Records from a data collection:
▬▬▬

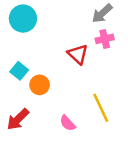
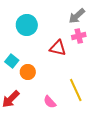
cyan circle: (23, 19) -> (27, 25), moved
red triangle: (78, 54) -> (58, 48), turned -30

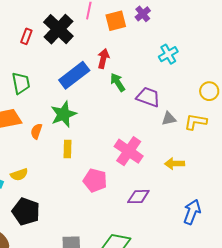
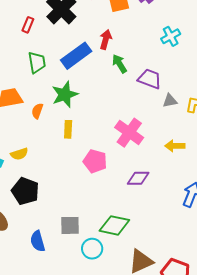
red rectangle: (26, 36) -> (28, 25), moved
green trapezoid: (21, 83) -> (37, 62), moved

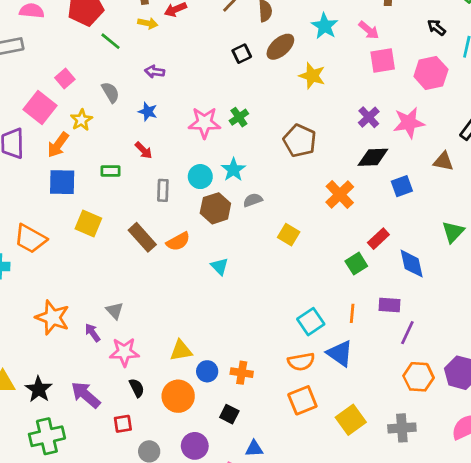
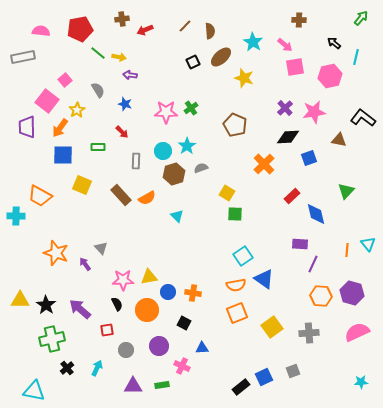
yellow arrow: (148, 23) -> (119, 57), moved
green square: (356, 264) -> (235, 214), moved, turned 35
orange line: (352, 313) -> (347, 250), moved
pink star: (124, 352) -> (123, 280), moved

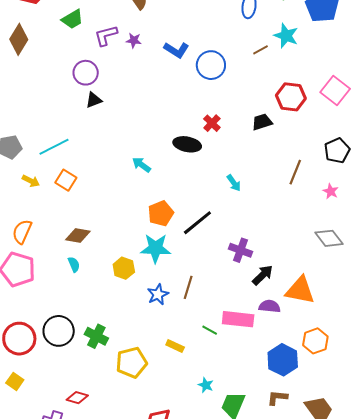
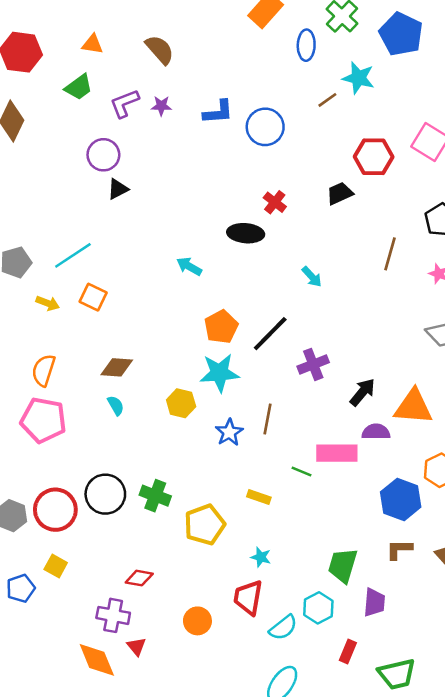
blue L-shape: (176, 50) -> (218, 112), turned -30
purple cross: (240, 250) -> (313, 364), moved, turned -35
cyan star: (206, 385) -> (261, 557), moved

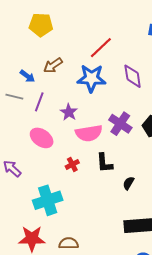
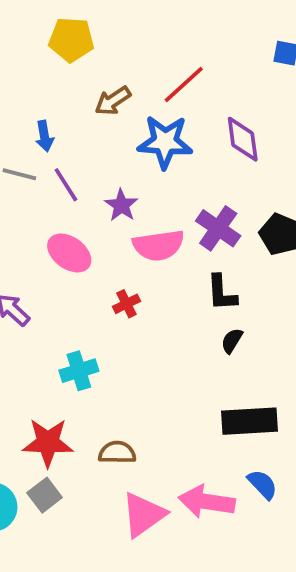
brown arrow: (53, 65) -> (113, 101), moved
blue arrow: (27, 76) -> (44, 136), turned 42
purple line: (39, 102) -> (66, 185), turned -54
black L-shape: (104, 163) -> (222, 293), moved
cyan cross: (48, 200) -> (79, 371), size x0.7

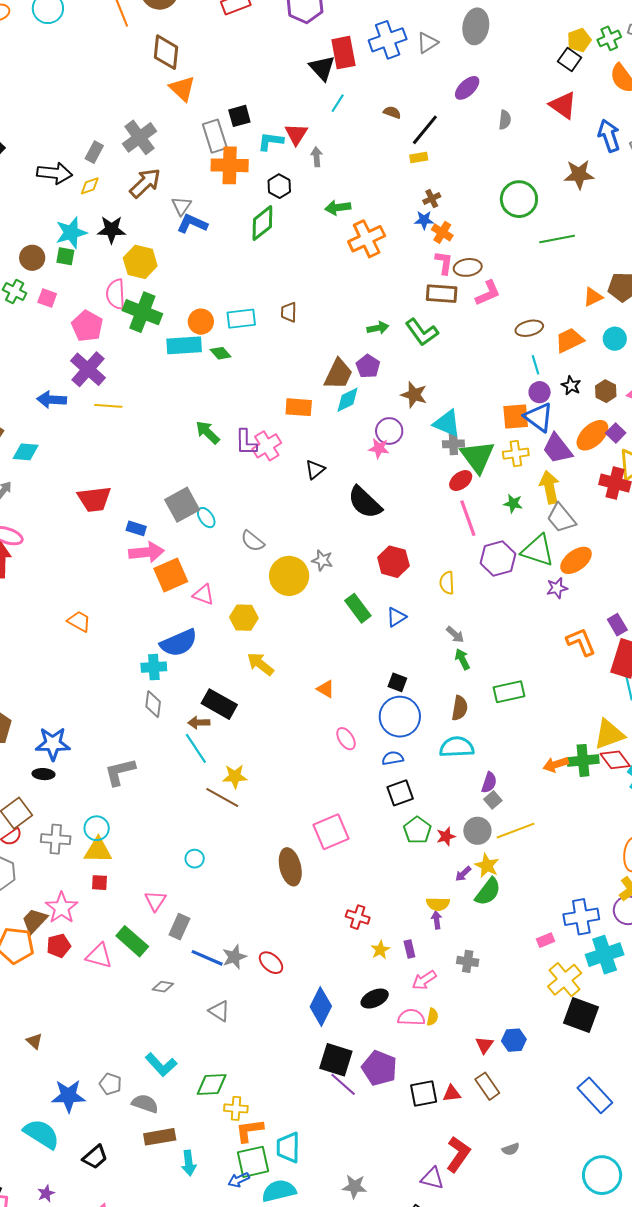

▬▬▬

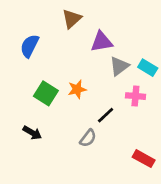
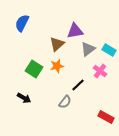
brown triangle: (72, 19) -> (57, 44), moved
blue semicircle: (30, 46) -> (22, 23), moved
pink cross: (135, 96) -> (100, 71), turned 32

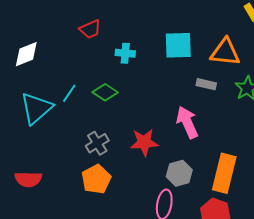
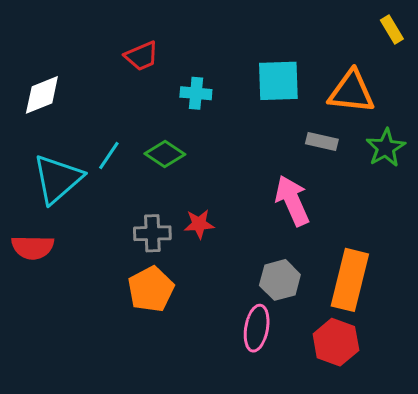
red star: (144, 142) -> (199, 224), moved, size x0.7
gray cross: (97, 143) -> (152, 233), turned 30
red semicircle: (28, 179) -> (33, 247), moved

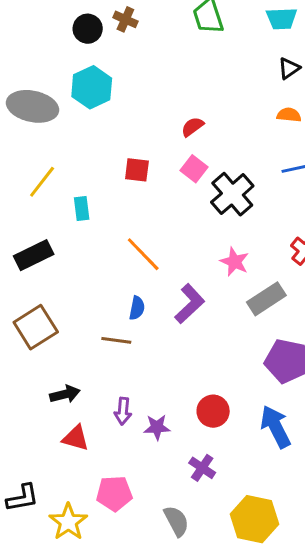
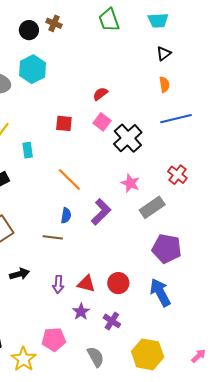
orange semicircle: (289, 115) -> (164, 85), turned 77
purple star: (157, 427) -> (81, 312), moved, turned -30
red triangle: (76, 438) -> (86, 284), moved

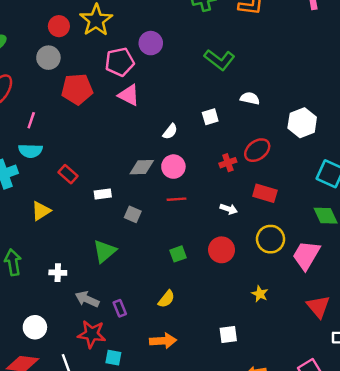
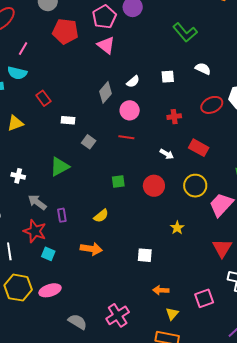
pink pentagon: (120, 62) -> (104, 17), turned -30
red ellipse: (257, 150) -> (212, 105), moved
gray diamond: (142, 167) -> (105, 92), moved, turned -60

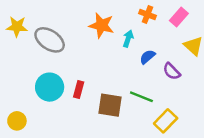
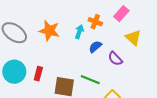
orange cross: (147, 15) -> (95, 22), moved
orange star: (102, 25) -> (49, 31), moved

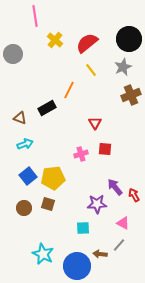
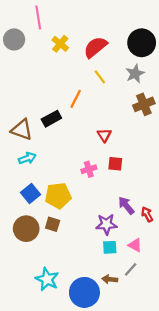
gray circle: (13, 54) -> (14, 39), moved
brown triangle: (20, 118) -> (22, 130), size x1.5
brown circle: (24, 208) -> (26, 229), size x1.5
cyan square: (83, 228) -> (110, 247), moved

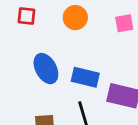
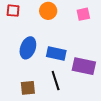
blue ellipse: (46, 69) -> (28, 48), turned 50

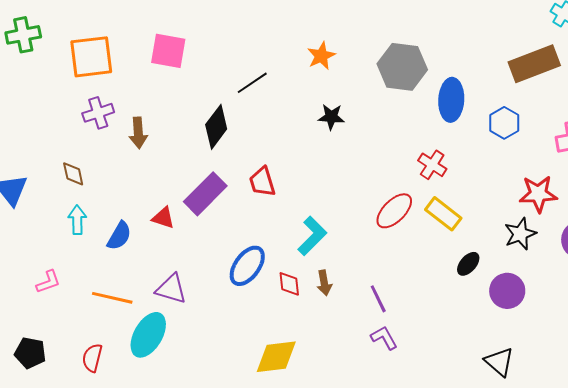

▬▬▬

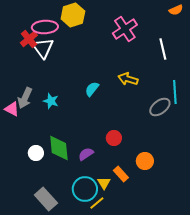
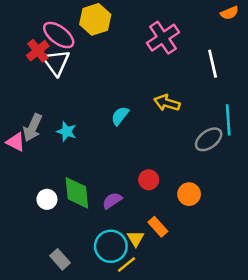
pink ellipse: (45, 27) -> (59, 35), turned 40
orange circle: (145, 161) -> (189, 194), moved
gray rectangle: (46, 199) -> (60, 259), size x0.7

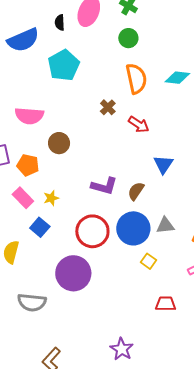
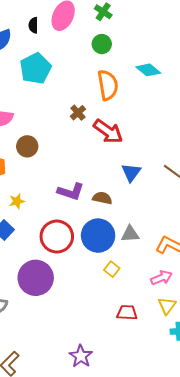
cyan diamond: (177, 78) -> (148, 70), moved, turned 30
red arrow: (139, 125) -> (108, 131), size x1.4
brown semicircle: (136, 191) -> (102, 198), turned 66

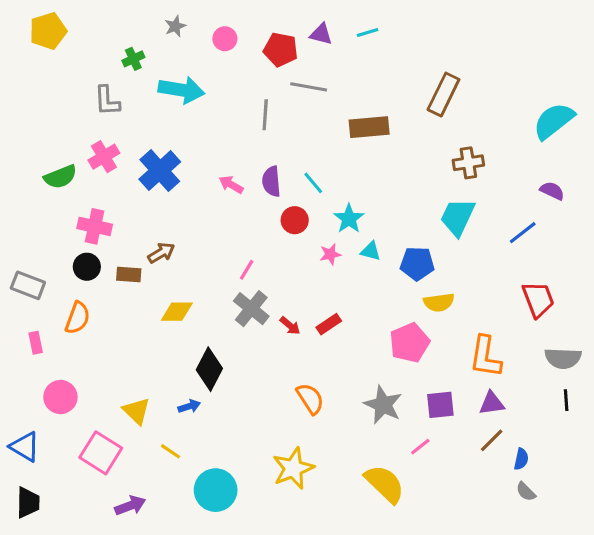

▬▬▬

Where a line of the data contains the string "arrow", include it in a count, and state that count alone.

## Response to the exercise:
4